[Records from a data source]
□ □ □ □ □
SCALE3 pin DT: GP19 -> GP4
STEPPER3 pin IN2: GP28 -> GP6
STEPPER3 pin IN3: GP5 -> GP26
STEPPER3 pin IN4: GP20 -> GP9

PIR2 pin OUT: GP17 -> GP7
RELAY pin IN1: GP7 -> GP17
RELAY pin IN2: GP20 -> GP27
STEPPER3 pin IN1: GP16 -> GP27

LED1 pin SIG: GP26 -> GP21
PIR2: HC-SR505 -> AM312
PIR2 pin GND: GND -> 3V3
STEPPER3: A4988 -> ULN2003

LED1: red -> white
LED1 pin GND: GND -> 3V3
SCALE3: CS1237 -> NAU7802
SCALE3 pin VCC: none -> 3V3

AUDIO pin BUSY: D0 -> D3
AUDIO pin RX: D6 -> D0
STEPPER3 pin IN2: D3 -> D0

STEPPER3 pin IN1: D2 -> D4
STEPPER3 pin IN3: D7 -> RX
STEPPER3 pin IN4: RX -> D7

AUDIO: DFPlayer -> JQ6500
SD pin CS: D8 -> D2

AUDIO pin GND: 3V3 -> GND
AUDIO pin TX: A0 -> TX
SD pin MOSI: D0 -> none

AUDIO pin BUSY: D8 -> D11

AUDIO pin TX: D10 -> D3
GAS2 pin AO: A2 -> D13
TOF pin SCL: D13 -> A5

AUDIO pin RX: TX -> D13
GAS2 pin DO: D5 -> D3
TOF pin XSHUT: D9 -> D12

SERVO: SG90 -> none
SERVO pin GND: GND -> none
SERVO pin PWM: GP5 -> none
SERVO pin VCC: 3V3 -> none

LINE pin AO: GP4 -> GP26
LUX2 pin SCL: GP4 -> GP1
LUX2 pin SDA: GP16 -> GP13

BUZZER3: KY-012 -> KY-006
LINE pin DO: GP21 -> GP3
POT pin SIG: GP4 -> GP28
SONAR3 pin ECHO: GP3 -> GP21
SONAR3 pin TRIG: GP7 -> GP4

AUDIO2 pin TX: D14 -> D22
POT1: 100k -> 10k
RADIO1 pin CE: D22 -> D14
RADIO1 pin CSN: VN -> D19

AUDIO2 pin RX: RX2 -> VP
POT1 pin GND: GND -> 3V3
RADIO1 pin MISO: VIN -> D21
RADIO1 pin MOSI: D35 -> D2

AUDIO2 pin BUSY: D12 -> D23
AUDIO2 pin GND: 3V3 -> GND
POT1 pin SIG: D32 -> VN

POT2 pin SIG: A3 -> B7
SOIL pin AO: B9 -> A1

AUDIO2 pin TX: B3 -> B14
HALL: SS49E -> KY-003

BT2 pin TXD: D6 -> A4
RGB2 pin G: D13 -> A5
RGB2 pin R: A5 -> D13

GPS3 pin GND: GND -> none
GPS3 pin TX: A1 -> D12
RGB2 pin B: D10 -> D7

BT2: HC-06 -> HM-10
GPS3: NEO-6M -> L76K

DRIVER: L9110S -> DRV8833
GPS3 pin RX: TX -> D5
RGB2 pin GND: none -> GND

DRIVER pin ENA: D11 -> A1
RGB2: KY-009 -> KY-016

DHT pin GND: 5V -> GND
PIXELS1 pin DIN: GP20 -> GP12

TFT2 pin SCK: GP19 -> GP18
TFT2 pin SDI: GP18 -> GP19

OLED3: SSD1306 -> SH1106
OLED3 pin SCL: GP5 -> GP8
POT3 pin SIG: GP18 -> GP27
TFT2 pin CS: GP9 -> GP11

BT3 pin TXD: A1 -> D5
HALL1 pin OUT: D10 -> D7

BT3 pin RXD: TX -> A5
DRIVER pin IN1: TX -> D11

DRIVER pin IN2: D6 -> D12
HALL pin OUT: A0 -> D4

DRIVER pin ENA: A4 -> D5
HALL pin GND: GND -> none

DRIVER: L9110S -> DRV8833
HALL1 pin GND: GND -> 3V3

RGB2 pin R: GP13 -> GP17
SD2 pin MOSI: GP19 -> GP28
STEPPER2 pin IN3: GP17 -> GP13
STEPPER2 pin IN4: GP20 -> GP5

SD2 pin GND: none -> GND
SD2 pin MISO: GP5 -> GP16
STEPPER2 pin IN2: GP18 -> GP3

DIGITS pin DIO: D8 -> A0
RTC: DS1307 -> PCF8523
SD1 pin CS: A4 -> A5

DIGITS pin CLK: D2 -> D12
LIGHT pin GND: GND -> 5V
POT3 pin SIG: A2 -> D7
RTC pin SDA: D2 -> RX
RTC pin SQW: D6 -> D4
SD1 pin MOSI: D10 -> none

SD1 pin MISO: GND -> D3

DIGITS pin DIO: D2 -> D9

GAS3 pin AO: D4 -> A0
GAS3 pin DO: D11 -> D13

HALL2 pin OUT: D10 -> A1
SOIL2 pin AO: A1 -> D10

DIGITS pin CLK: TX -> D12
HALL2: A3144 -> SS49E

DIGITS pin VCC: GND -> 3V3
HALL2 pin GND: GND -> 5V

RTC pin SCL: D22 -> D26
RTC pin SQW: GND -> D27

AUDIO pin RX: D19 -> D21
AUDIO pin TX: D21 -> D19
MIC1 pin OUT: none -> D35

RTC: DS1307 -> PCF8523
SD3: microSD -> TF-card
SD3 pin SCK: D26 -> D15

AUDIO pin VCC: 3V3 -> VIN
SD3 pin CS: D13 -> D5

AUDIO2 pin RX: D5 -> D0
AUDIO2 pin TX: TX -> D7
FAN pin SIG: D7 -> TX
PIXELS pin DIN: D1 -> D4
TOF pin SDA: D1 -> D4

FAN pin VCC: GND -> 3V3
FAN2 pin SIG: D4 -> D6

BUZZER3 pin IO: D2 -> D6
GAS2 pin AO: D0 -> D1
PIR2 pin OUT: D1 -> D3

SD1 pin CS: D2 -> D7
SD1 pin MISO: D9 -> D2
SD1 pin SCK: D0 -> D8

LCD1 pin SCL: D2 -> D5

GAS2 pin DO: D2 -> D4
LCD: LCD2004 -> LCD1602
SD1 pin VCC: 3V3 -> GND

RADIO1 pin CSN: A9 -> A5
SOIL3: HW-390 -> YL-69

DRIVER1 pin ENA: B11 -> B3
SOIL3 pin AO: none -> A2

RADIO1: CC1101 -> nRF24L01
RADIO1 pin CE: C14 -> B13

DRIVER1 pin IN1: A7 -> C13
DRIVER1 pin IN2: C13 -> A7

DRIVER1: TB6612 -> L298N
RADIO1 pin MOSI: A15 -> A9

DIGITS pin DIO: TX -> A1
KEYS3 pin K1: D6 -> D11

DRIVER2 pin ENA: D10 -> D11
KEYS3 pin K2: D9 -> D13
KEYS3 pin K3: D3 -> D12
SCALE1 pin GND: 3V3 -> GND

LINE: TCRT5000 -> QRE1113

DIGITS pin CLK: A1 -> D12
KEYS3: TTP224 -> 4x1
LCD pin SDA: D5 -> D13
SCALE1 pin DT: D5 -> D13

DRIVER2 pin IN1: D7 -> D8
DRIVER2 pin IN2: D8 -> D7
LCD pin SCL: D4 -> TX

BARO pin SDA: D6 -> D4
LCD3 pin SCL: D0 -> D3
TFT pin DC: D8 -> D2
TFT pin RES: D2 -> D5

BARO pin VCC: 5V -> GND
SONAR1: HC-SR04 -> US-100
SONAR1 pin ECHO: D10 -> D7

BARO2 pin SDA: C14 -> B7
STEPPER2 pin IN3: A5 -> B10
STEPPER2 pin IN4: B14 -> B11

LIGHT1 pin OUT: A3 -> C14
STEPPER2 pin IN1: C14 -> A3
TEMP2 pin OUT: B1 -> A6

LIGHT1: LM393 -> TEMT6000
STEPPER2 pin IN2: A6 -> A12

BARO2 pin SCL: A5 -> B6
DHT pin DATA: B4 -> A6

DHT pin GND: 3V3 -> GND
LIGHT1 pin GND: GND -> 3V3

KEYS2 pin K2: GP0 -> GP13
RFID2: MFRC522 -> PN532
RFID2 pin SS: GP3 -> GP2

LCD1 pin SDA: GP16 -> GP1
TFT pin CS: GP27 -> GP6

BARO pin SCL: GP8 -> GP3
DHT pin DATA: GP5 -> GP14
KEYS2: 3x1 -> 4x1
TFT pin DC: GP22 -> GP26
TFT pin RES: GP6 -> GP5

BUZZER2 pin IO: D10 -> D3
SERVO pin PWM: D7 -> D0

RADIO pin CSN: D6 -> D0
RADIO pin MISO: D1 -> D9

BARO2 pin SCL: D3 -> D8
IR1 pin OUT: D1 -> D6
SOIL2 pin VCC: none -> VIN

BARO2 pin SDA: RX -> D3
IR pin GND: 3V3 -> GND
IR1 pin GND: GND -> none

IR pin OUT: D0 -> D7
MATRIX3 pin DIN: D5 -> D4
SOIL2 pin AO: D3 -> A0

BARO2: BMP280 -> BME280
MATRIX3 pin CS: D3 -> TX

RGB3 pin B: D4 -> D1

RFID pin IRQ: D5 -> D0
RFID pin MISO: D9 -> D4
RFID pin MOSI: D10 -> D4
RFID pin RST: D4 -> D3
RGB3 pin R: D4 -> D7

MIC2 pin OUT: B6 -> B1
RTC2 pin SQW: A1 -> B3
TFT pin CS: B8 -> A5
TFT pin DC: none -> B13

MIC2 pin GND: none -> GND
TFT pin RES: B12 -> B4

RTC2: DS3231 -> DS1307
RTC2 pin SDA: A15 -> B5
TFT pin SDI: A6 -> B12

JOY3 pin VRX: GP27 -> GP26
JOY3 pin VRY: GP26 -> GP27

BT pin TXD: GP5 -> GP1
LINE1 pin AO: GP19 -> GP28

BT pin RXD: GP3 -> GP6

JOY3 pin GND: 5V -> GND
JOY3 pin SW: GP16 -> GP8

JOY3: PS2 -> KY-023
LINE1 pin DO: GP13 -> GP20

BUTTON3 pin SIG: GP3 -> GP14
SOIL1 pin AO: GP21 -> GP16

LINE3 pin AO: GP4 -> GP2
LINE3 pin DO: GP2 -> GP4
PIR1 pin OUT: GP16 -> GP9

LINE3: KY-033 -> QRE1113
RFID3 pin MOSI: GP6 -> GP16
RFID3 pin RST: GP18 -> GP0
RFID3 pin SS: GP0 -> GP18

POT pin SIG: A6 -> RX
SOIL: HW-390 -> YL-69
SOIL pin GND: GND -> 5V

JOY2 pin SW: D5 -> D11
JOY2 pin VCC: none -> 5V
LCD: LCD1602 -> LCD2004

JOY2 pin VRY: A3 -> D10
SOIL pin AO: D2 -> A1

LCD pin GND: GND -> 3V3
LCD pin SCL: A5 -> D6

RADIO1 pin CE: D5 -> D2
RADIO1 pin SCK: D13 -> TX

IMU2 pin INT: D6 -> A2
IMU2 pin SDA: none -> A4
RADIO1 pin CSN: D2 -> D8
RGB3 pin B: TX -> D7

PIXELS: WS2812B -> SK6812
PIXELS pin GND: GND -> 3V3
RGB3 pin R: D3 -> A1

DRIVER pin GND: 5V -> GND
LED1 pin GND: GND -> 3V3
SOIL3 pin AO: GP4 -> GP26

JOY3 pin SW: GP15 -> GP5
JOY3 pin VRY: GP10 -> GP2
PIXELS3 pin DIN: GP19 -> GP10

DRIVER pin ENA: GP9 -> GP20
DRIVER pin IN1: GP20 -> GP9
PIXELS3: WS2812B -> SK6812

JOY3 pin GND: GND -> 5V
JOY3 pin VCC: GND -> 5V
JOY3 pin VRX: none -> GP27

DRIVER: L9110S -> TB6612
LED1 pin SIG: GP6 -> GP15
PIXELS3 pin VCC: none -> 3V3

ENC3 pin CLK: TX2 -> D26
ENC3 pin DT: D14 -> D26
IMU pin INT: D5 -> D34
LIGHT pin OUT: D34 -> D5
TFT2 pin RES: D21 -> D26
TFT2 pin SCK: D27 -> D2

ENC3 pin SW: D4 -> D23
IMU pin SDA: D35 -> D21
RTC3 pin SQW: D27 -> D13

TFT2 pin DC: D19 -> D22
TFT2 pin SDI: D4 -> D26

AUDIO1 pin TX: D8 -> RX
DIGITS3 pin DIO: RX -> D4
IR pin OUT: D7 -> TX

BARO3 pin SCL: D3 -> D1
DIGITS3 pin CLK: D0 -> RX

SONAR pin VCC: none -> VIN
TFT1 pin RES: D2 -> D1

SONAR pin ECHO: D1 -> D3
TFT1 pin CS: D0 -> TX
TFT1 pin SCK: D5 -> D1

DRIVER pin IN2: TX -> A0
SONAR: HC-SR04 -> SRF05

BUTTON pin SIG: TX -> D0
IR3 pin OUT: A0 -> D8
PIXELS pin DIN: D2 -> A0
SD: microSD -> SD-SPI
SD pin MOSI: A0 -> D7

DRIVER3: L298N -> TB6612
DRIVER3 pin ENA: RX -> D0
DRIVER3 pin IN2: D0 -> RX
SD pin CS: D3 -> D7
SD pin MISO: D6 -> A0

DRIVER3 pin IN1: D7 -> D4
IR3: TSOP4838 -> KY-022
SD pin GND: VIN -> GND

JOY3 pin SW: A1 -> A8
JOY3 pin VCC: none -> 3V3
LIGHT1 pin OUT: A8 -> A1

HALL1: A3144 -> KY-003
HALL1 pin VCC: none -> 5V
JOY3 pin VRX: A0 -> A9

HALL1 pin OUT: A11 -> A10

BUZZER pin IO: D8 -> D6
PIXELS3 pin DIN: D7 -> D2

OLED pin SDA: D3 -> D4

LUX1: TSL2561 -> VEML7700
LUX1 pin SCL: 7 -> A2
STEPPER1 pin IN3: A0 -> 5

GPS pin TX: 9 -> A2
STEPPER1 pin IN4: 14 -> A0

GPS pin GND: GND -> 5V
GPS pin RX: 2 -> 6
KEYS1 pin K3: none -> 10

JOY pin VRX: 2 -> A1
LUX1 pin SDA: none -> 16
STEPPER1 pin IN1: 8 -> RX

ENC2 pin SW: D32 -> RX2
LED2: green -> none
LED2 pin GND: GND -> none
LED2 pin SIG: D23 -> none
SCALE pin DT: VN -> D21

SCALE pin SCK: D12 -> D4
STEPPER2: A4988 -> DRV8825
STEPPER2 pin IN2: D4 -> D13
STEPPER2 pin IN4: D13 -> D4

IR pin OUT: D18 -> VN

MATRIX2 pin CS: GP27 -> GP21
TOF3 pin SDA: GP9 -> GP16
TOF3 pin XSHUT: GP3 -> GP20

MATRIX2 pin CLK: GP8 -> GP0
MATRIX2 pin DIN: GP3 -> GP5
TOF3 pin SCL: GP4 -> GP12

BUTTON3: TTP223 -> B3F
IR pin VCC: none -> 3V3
□ □ □ □ □
▶ BRIEF: One inclusive range is required: first line of the data through the line containing "DHT pin GND: 5V -> GND". Set it down exactly and output nothing else.

▶ RESPONSE TO THIS TASK:
SCALE3 pin DT: GP19 -> GP4
STEPPER3 pin IN2: GP28 -> GP6
STEPPER3 pin IN3: GP5 -> GP26
STEPPER3 pin IN4: GP20 -> GP9

PIR2 pin OUT: GP17 -> GP7
RELAY pin IN1: GP7 -> GP17
RELAY pin IN2: GP20 -> GP27
STEPPER3 pin IN1: GP16 -> GP27

LED1 pin SIG: GP26 -> GP21
PIR2: HC-SR505 -> AM312
PIR2 pin GND: GND -> 3V3
STEPPER3: A4988 -> ULN2003

LED1: red -> white
LED1 pin GND: GND -> 3V3
SCALE3: CS1237 -> NAU7802
SCALE3 pin VCC: none -> 3V3

AUDIO pin BUSY: D0 -> D3
AUDIO pin RX: D6 -> D0
STEPPER3 pin IN2: D3 -> D0

STEPPER3 pin IN1: D2 -> D4
STEPPER3 pin IN3: D7 -> RX
STEPPER3 pin IN4: RX -> D7

AUDIO: DFPlayer -> JQ6500
SD pin CS: D8 -> D2

AUDIO pin GND: 3V3 -> GND
AUDIO pin TX: A0 -> TX
SD pin MOSI: D0 -> none

AUDIO pin BUSY: D8 -> D11

AUDIO pin TX: D10 -> D3
GAS2 pin AO: A2 -> D13
TOF pin SCL: D13 -> A5

AUDIO pin RX: TX -> D13
GAS2 pin DO: D5 -> D3
TOF pin XSHUT: D9 -> D12

SERVO: SG90 -> none
SERVO pin GND: GND -> none
SERVO pin PWM: GP5 -> none
SERVO pin VCC: 3V3 -> none

LINE pin AO: GP4 -> GP26
LUX2 pin SCL: GP4 -> GP1
LUX2 pin SDA: GP16 -> GP13

BUZZER3: KY-012 -> KY-006
LINE pin DO: GP21 -> GP3
POT pin SIG: GP4 -> GP28
SONAR3 pin ECHO: GP3 -> GP21
SONAR3 pin TRIG: GP7 -> GP4

AUDIO2 pin TX: D14 -> D22
POT1: 100k -> 10k
RADIO1 pin CE: D22 -> D14
RADIO1 pin CSN: VN -> D19

AUDIO2 pin RX: RX2 -> VP
POT1 pin GND: GND -> 3V3
RADIO1 pin MISO: VIN -> D21
RADIO1 pin MOSI: D35 -> D2

AUDIO2 pin BUSY: D12 -> D23
AUDIO2 pin GND: 3V3 -> GND
POT1 pin SIG: D32 -> VN

POT2 pin SIG: A3 -> B7
SOIL pin AO: B9 -> A1

AUDIO2 pin TX: B3 -> B14
HALL: SS49E -> KY-003

BT2 pin TXD: D6 -> A4
RGB2 pin G: D13 -> A5
RGB2 pin R: A5 -> D13

GPS3 pin GND: GND -> none
GPS3 pin TX: A1 -> D12
RGB2 pin B: D10 -> D7

BT2: HC-06 -> HM-10
GPS3: NEO-6M -> L76K

DRIVER: L9110S -> DRV8833
GPS3 pin RX: TX -> D5
RGB2 pin GND: none -> GND

DRIVER pin ENA: D11 -> A1
RGB2: KY-009 -> KY-016

DHT pin GND: 5V -> GND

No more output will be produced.